### What you have to do
The lines to copy are those holding the string "brick" in the entries below.

### Extracted records

● ● ●

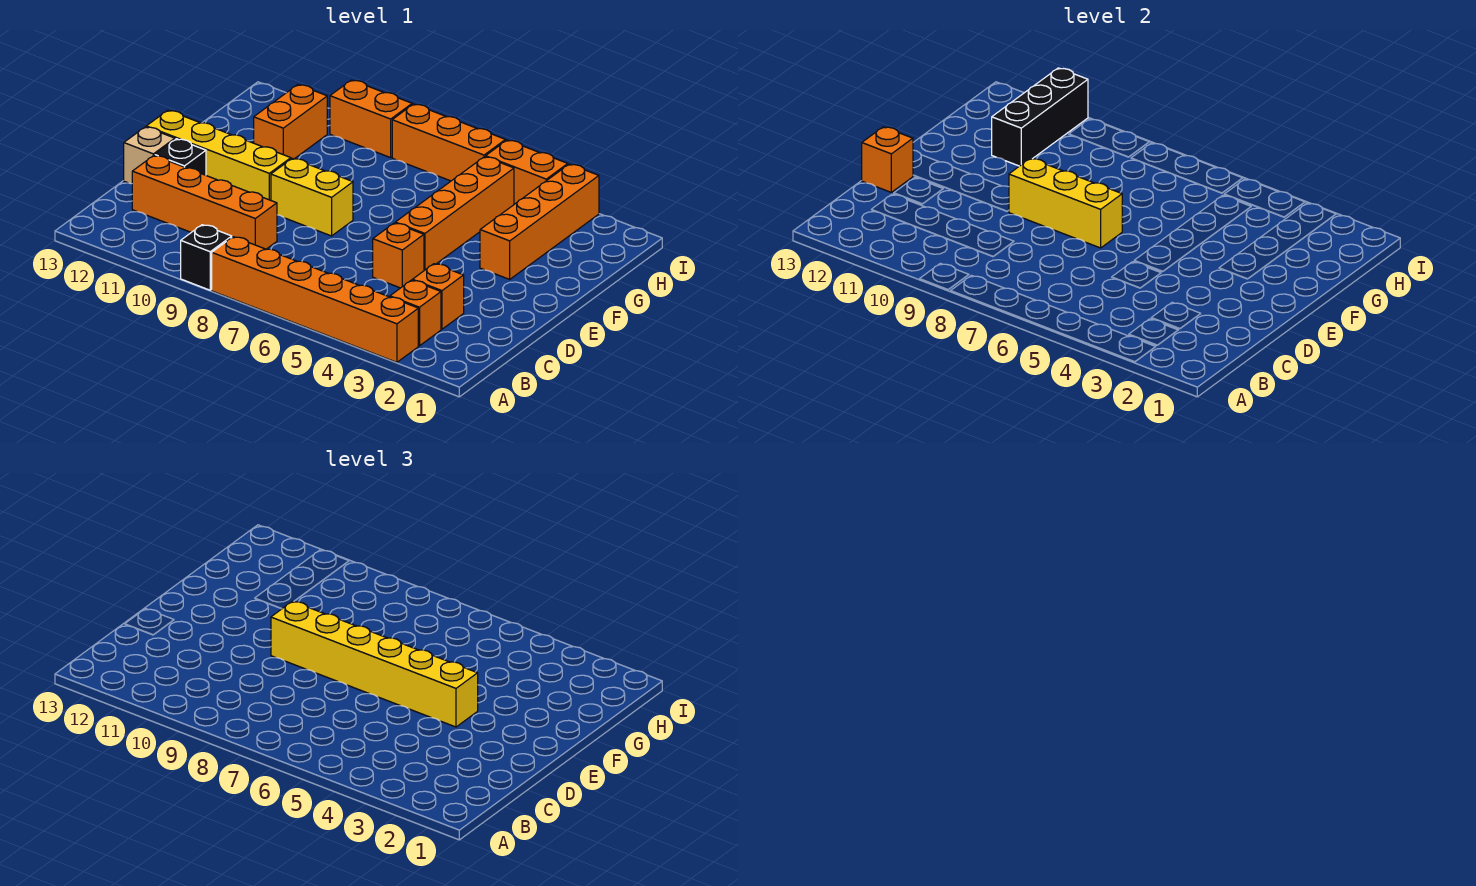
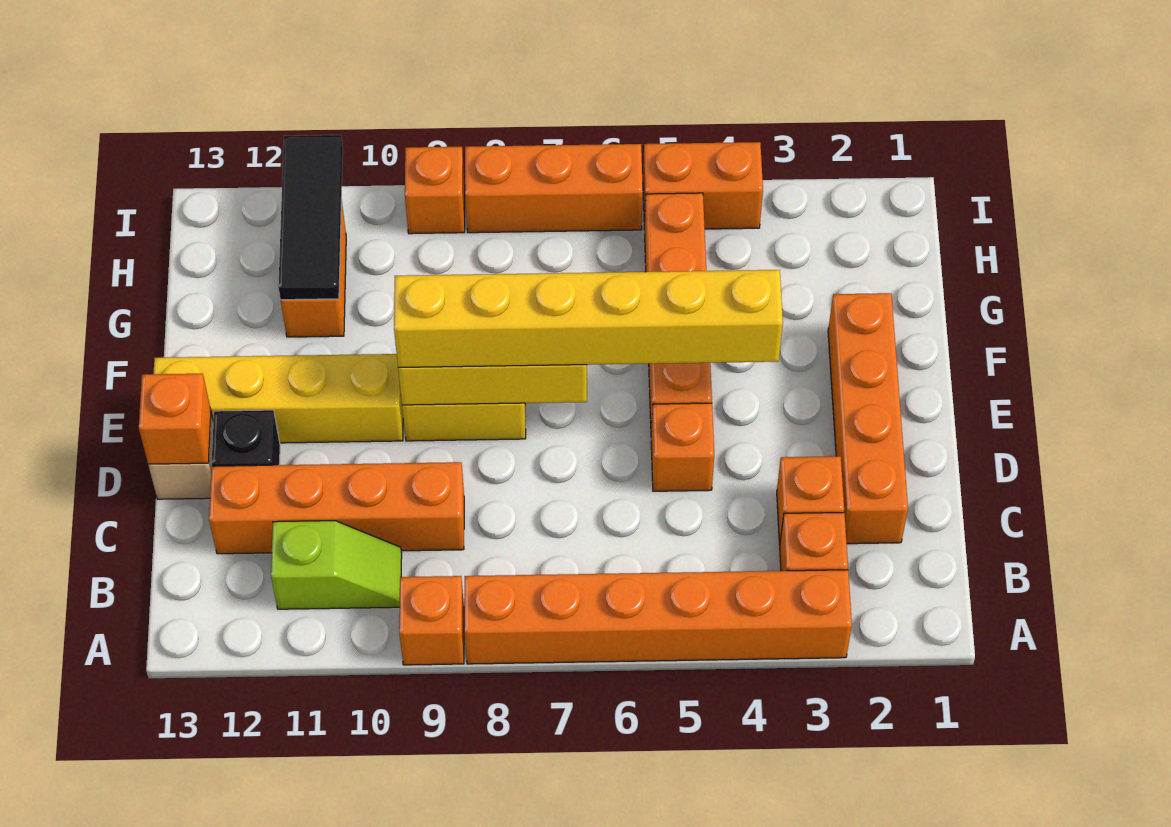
black brick A9 level 1 -> orange brick A9 level 1
none -> lime slope B10:B11 level 1 top 11
orange brick F3:I3 level 1 -> orange brick C2:F2 level 1
black brick G11:I11 level 2 -> black tile G11:I11 level 2
orange brick I9:I10 level 1 -> orange brick I9 level 1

● ● ●

### Solution
black brick A9 level 1 -> orange brick A9 level 1
orange brick F3:I3 level 1 -> orange brick C2:F2 level 1
black brick G11:I11 level 2 -> black tile G11:I11 level 2
orange brick I9:I10 level 1 -> orange brick I9 level 1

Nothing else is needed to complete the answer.